--- begin Material shown ---

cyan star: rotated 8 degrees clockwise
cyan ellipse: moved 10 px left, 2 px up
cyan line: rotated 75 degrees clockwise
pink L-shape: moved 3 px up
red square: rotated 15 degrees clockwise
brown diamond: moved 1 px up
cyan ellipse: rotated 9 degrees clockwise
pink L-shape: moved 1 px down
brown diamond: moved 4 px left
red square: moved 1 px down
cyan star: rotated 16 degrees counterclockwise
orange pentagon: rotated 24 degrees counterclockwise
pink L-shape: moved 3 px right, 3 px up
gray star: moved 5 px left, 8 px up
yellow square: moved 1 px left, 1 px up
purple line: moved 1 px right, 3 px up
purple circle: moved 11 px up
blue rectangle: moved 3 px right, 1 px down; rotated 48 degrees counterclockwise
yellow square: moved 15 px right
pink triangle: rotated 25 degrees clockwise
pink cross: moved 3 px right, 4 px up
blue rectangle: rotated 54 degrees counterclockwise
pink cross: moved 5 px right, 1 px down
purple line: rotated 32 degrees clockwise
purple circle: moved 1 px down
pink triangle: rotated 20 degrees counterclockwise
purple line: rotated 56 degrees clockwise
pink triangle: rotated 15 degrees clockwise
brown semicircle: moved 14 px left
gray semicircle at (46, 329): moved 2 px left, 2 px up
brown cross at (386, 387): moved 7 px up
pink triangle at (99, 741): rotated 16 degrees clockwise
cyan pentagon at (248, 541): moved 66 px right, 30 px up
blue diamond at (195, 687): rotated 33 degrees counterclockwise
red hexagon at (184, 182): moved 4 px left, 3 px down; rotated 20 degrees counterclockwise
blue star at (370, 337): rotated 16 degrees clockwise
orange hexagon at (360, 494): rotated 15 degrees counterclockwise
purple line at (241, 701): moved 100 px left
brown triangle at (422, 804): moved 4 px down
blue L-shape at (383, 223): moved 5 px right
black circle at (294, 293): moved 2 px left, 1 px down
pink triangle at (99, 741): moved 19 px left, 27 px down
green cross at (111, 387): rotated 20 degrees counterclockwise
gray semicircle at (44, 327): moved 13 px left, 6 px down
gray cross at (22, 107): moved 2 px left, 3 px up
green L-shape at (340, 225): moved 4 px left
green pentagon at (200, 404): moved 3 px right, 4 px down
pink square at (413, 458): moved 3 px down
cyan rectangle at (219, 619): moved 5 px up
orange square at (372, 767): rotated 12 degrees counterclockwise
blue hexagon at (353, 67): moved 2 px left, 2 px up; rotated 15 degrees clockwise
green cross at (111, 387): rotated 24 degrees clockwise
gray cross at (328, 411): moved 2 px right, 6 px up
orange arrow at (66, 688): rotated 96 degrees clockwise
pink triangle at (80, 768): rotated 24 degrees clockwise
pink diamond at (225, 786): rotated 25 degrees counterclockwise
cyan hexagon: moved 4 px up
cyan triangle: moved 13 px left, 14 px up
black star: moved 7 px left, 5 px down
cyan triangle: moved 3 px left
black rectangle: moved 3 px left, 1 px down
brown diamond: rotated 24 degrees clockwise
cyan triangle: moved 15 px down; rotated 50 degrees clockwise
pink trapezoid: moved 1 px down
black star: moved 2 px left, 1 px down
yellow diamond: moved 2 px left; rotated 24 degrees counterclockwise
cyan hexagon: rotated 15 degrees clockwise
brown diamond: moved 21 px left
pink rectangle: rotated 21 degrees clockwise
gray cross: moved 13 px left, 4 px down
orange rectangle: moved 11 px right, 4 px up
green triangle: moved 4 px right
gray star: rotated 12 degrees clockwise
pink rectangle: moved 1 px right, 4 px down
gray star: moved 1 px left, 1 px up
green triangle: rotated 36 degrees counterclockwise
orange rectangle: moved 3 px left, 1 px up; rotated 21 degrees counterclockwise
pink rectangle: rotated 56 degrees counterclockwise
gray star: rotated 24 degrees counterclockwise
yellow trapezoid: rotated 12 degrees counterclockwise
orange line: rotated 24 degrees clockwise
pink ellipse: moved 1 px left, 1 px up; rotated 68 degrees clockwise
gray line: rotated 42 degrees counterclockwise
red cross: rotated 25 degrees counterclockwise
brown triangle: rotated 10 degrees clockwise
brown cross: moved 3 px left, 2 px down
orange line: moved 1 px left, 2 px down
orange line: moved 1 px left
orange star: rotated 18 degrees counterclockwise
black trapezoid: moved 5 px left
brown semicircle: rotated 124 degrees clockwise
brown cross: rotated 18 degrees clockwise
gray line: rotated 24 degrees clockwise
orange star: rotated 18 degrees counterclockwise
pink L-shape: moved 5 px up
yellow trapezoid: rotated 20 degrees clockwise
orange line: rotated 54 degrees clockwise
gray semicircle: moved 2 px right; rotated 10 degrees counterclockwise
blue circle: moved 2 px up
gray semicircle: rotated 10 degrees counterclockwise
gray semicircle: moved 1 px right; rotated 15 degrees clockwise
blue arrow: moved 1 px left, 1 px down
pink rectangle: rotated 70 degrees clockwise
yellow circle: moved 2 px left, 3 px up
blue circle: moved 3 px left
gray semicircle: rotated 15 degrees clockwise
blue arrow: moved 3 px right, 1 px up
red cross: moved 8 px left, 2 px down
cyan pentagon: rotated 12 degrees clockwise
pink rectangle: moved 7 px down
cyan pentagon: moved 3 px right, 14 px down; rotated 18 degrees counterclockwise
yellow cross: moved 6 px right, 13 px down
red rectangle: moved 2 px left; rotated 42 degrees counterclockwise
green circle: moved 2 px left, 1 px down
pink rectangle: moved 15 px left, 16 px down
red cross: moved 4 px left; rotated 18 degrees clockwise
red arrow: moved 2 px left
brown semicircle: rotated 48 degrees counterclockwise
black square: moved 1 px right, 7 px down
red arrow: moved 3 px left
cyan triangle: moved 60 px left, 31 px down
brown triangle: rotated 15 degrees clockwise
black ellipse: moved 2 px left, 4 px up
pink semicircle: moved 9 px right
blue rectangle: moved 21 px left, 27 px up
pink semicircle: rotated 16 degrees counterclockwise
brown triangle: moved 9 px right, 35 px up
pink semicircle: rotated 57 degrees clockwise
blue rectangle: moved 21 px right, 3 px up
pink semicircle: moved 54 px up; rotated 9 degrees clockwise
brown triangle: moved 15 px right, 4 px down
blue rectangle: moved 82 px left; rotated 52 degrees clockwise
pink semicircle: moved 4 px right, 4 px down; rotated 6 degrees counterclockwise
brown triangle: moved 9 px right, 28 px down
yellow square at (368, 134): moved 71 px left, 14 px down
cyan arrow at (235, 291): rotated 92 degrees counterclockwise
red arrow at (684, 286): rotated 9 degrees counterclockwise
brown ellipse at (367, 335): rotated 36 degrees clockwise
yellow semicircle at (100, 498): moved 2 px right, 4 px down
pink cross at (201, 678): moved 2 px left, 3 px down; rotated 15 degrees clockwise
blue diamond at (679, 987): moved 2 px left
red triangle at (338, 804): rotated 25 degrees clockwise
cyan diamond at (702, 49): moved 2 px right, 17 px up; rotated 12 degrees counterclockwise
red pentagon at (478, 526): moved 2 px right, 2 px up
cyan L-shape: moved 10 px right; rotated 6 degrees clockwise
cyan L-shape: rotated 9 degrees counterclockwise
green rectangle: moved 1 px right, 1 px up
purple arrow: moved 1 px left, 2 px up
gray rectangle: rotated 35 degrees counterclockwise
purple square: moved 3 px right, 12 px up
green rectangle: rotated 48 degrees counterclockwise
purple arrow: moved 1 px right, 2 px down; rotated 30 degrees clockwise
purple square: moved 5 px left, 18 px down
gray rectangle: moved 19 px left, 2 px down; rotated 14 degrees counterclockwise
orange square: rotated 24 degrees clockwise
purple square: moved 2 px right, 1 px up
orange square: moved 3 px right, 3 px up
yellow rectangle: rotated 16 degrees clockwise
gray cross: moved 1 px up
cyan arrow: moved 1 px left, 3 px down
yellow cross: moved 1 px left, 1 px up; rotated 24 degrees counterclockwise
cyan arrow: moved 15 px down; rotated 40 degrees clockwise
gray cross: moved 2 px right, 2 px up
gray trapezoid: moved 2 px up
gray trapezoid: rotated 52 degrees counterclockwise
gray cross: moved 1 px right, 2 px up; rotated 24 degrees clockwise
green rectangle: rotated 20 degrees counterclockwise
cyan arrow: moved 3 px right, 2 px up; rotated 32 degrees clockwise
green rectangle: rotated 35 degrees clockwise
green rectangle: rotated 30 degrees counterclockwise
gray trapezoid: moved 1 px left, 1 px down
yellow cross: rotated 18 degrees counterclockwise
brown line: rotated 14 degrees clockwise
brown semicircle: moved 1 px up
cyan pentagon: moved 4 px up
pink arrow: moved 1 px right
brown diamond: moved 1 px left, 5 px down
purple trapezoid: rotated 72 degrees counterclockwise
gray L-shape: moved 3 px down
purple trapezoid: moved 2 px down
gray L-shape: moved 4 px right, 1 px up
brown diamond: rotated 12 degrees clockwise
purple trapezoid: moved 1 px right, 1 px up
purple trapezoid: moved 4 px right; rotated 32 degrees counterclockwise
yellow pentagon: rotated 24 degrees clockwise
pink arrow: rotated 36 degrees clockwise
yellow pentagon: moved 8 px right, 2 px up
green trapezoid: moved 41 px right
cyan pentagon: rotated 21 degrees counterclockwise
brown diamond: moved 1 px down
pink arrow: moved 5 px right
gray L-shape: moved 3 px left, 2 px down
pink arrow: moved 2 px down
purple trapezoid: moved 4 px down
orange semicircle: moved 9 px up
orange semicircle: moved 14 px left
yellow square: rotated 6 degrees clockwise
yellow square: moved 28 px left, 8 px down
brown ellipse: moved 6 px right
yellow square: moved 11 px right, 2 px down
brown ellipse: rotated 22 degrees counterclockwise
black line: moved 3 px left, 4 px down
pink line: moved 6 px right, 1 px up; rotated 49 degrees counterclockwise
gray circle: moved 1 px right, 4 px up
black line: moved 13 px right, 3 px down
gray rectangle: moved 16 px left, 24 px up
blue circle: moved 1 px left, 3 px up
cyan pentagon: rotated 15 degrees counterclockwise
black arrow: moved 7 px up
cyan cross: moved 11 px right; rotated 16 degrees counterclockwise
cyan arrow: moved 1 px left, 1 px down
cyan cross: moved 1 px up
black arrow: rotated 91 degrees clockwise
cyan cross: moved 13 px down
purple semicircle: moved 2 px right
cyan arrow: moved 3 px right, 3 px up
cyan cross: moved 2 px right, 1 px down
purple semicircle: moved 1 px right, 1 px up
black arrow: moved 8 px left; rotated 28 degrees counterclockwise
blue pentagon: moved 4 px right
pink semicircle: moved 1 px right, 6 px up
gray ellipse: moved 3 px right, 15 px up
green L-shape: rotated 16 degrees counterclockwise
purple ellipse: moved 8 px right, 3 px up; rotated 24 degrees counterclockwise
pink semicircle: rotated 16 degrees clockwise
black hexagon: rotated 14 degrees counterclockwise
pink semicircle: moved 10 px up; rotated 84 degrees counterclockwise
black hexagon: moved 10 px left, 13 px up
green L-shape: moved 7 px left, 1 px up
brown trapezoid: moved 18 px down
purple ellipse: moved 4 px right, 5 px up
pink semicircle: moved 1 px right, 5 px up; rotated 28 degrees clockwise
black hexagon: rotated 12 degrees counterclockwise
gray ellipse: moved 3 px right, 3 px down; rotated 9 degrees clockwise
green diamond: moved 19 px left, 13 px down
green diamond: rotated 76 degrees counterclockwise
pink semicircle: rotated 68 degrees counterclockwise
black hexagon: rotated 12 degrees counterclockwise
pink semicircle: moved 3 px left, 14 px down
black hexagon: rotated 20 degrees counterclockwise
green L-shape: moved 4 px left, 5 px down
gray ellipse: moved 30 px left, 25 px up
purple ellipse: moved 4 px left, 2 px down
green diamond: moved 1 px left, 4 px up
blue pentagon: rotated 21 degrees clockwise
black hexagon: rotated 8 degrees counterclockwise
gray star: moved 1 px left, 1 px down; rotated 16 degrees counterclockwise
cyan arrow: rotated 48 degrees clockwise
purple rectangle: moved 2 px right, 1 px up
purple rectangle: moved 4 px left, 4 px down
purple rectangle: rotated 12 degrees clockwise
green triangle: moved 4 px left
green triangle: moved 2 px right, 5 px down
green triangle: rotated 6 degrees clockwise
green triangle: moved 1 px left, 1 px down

--- end Material shown ---

Copy out the entries word for word, starting from the first line and ending with the line containing "cyan star: rotated 16", including that line.

cyan star: rotated 8 degrees clockwise
cyan ellipse: moved 10 px left, 2 px up
cyan line: rotated 75 degrees clockwise
pink L-shape: moved 3 px up
red square: rotated 15 degrees clockwise
brown diamond: moved 1 px up
cyan ellipse: rotated 9 degrees clockwise
pink L-shape: moved 1 px down
brown diamond: moved 4 px left
red square: moved 1 px down
cyan star: rotated 16 degrees counterclockwise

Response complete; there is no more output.